> _What this task involves_
Transcribe exactly the lines from the one containing "# camera: 15 degrees left, 10 degrees up" through the end of the data, both included. Leave out pictures.

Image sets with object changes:
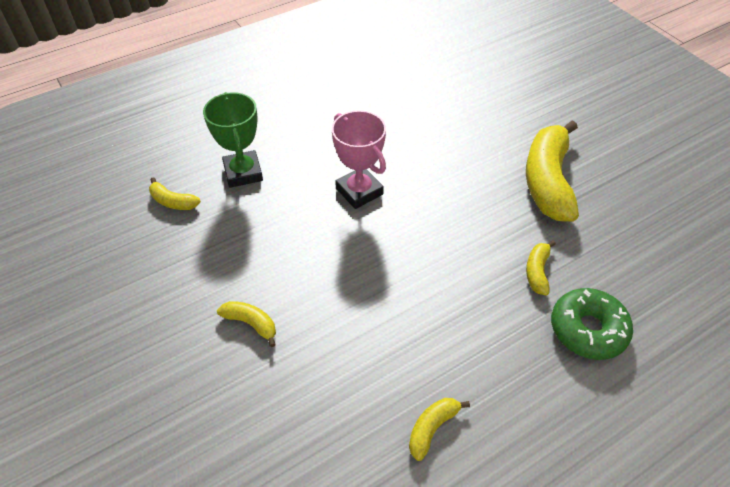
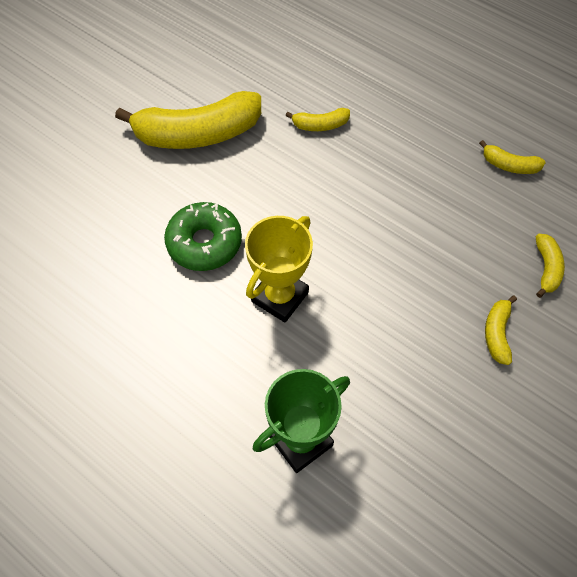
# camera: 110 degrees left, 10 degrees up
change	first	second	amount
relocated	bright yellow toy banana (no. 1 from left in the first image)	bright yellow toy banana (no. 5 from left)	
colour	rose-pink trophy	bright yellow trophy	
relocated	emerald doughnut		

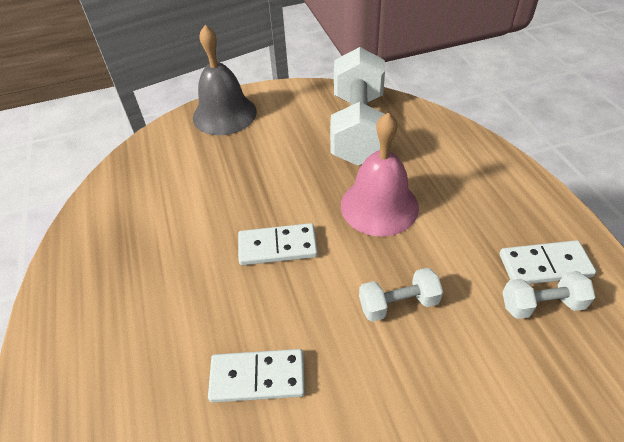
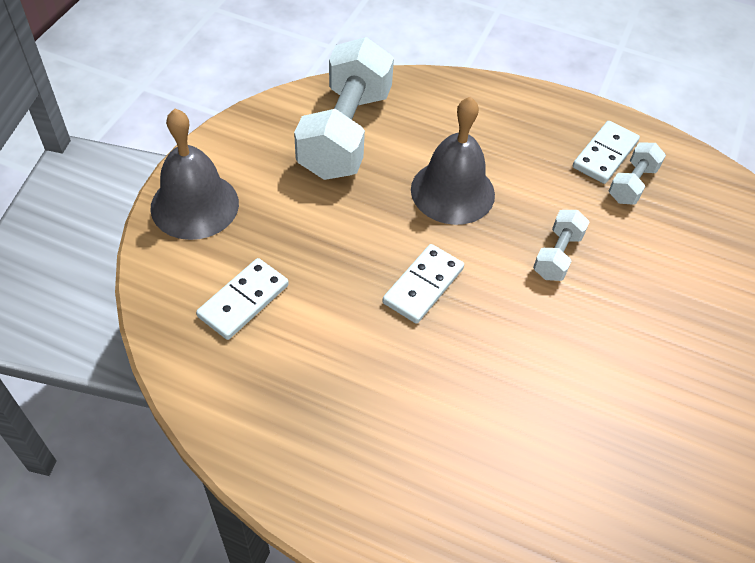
# camera: 55 degrees left, 5 degrees up
change	first	second	amount
relocated	white domino tile (no. 1 from left)		
spun	white hand weight (no. 1 from left)		60 degrees clockwise
colour	rose-pink school bell	grey school bell (no. 2 from left)	

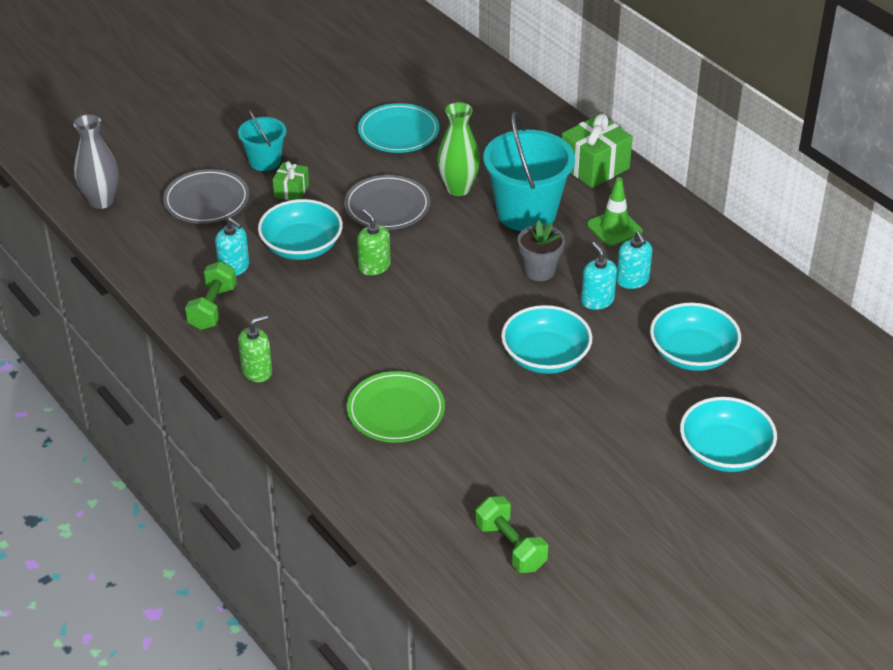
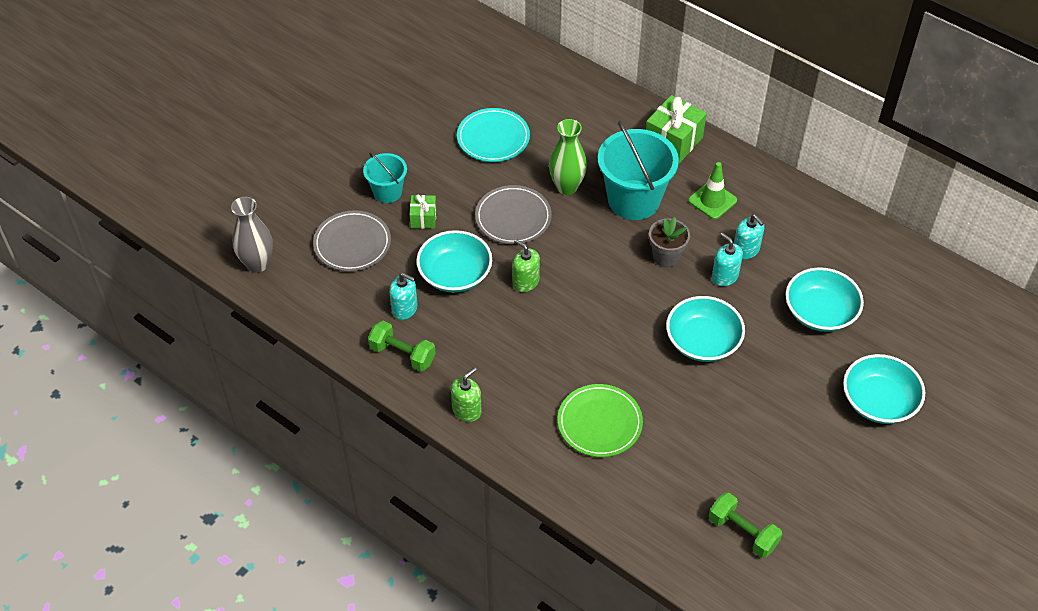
# camera: 15 degrees left, 10 degrees up
change	first	second	amount
spun	emerald hand weight (no. 1 from left)		60 degrees counterclockwise

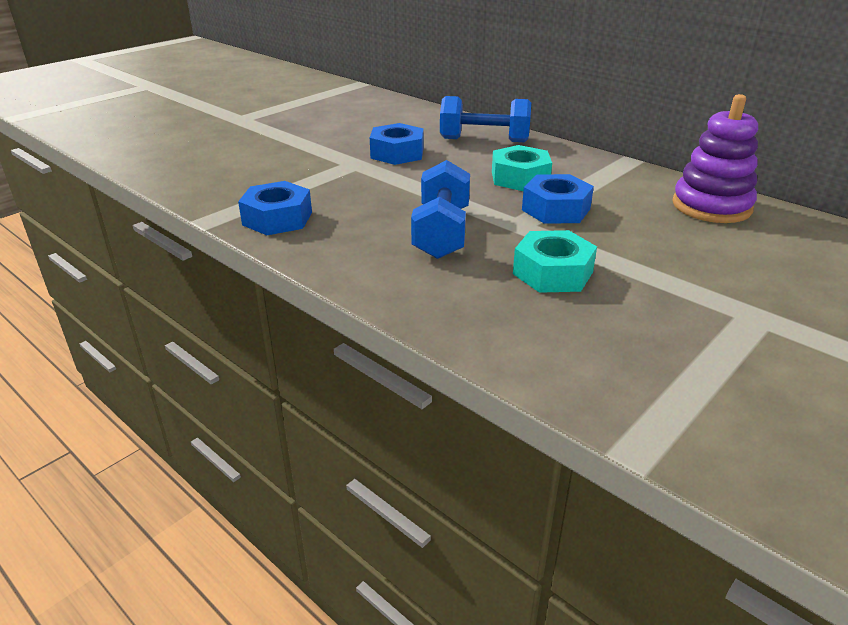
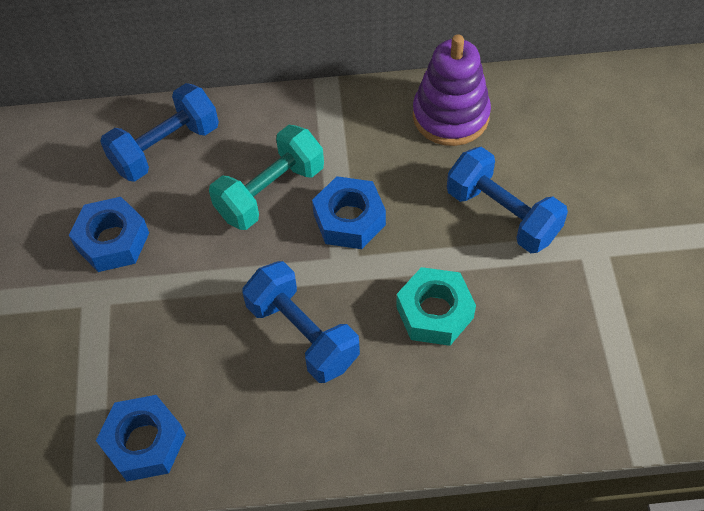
# camera: 45 degrees left, 25 degrees up
change	first	second	amount
exchanged	turquoise nut (no. 1 from left)	turquoise hand weight	
appeared		cobalt hand weight (no. 3 from left)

> _Exercise output_
# camera: 15 degrees left, 10 degrees up
change	first	second	amount
spun	emerald hand weight (no. 1 from left)		60 degrees counterclockwise

# camera: 45 degrees left, 25 degrees up
change	first	second	amount
exchanged	turquoise nut (no. 1 from left)	turquoise hand weight	
appeared		cobalt hand weight (no. 3 from left)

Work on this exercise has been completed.